## About this exercise
All lines of the material below that include the string "blue" are to be copied.

____

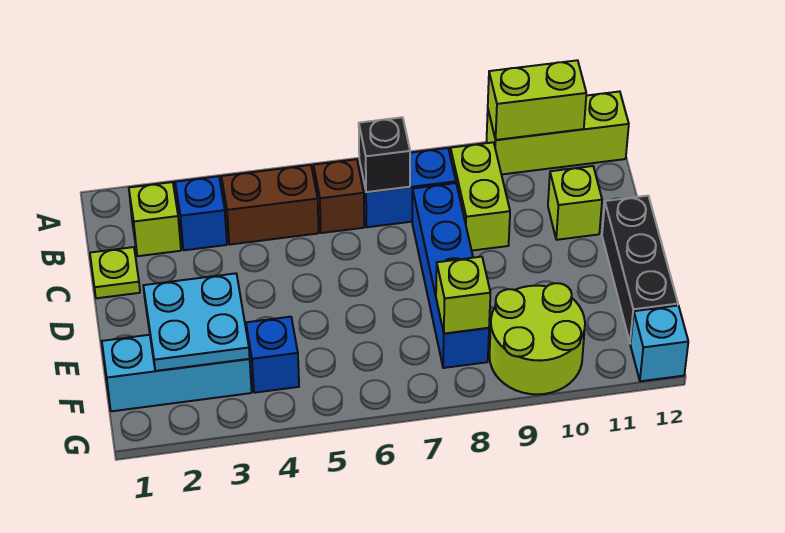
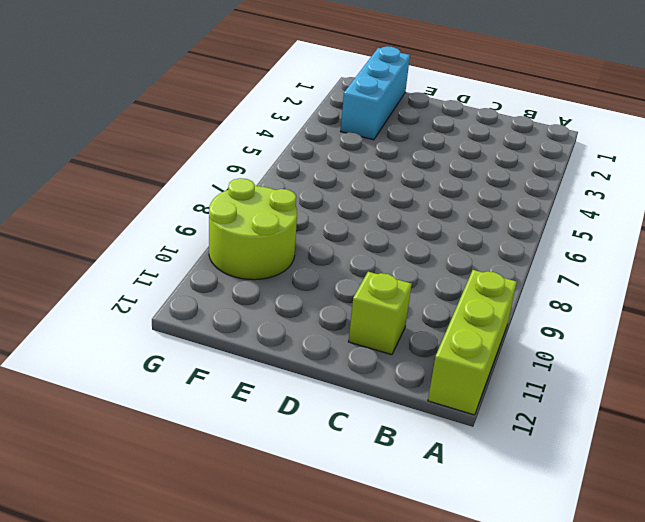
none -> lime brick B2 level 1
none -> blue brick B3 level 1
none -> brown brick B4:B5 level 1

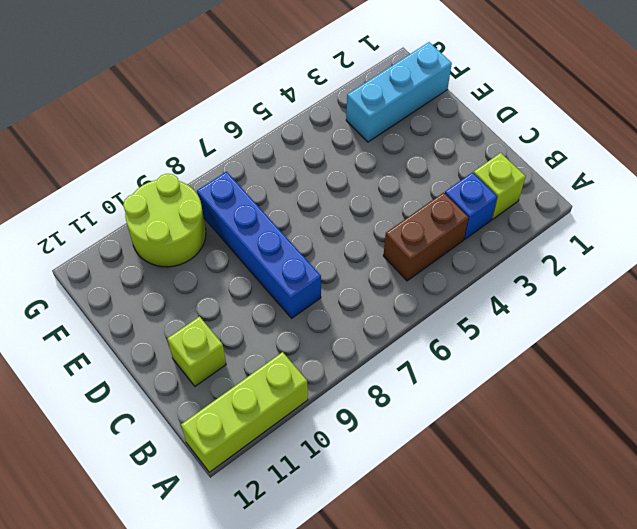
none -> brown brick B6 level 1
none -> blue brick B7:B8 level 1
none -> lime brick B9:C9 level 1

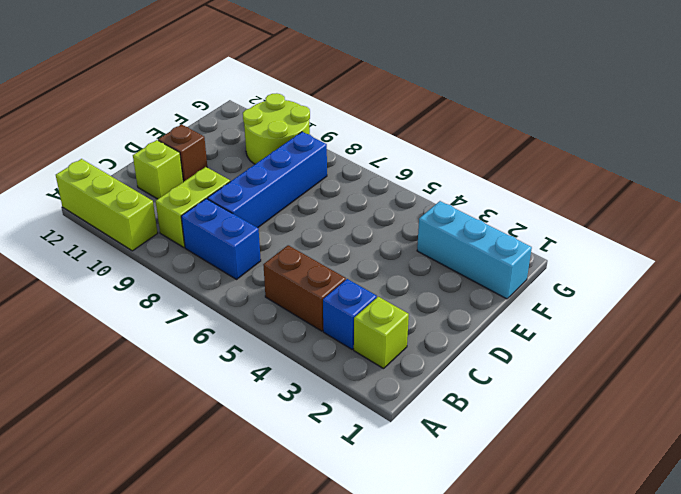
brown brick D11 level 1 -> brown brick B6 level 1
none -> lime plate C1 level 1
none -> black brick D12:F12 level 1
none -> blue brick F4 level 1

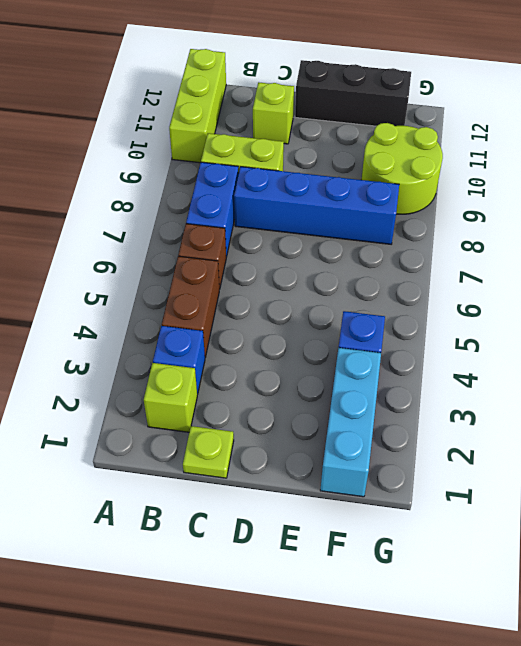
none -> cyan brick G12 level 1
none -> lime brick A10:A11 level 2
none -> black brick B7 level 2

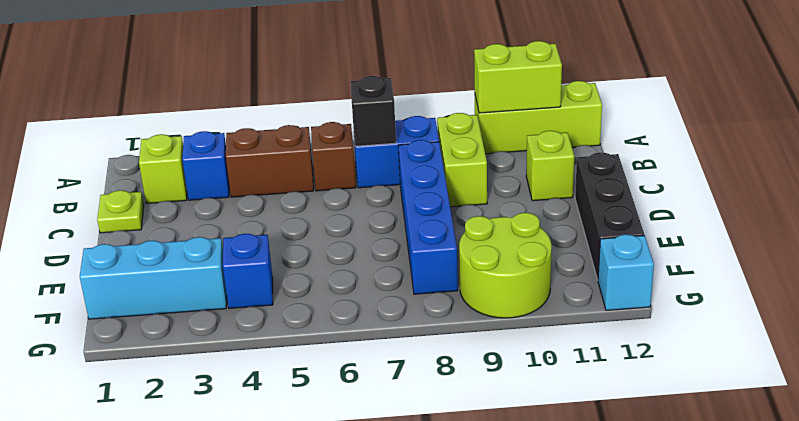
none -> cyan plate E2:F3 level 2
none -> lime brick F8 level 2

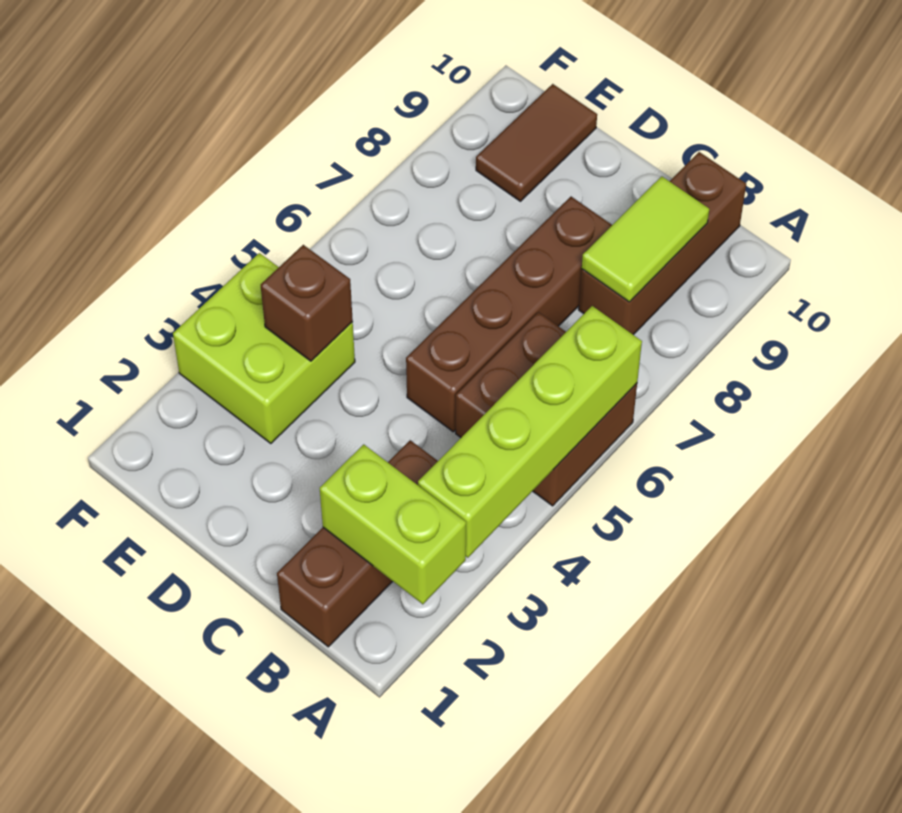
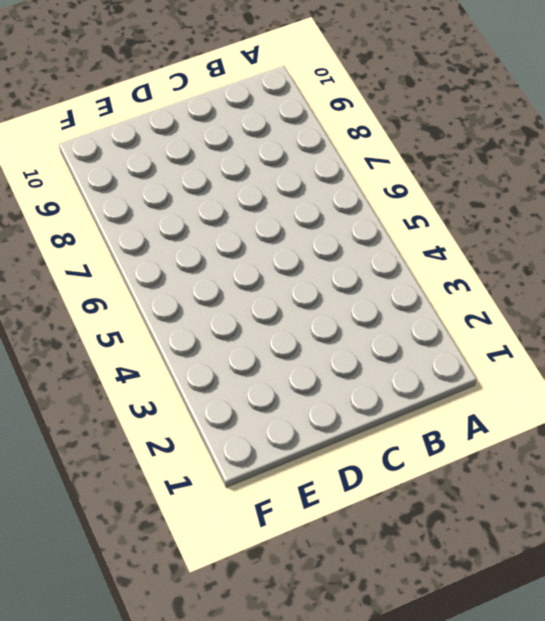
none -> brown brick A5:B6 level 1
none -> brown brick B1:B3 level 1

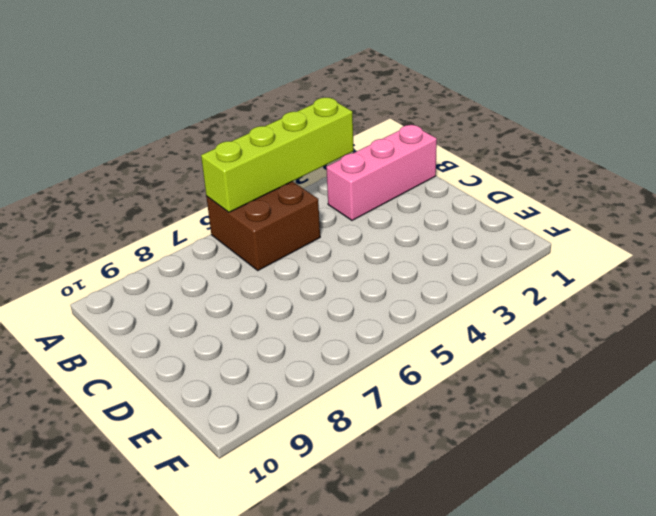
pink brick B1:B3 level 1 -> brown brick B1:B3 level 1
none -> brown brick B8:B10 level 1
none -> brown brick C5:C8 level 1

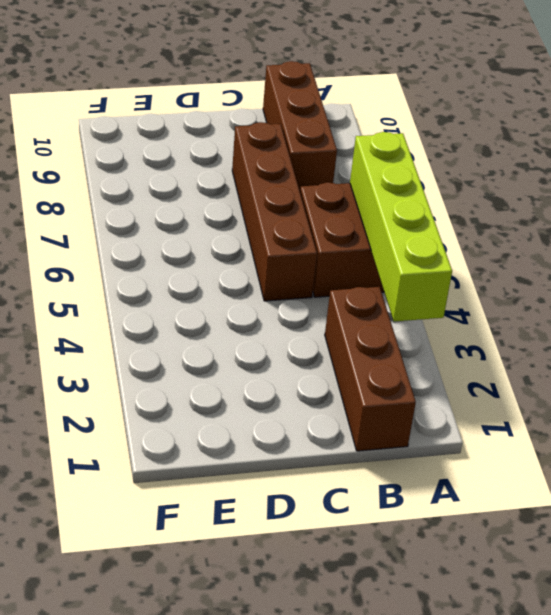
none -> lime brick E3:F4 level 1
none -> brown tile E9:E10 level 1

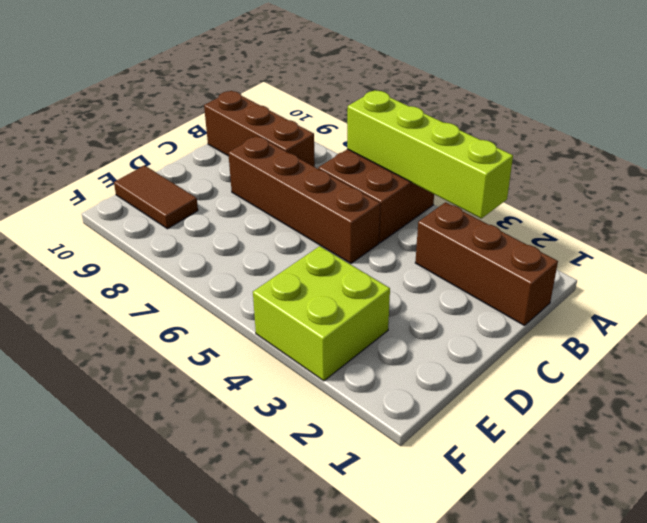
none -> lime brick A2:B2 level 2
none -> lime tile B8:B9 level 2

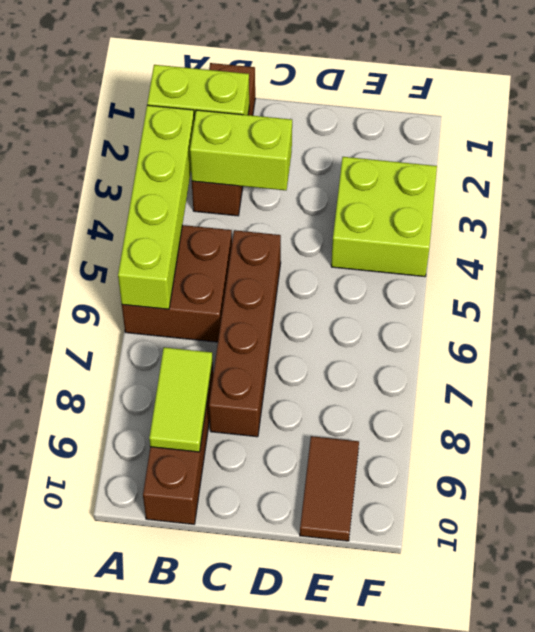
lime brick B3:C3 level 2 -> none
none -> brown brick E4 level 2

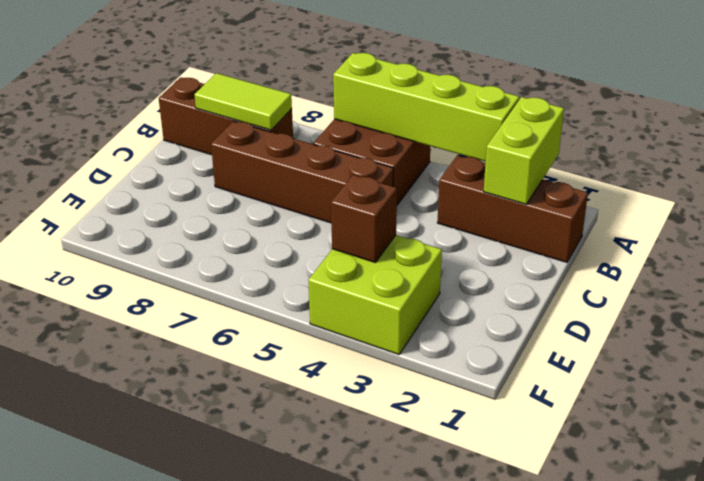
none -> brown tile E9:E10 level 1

____

## Worked solution
none -> blue brick B3 level 1
none -> blue brick B7:B8 level 1
none -> blue brick F4 level 1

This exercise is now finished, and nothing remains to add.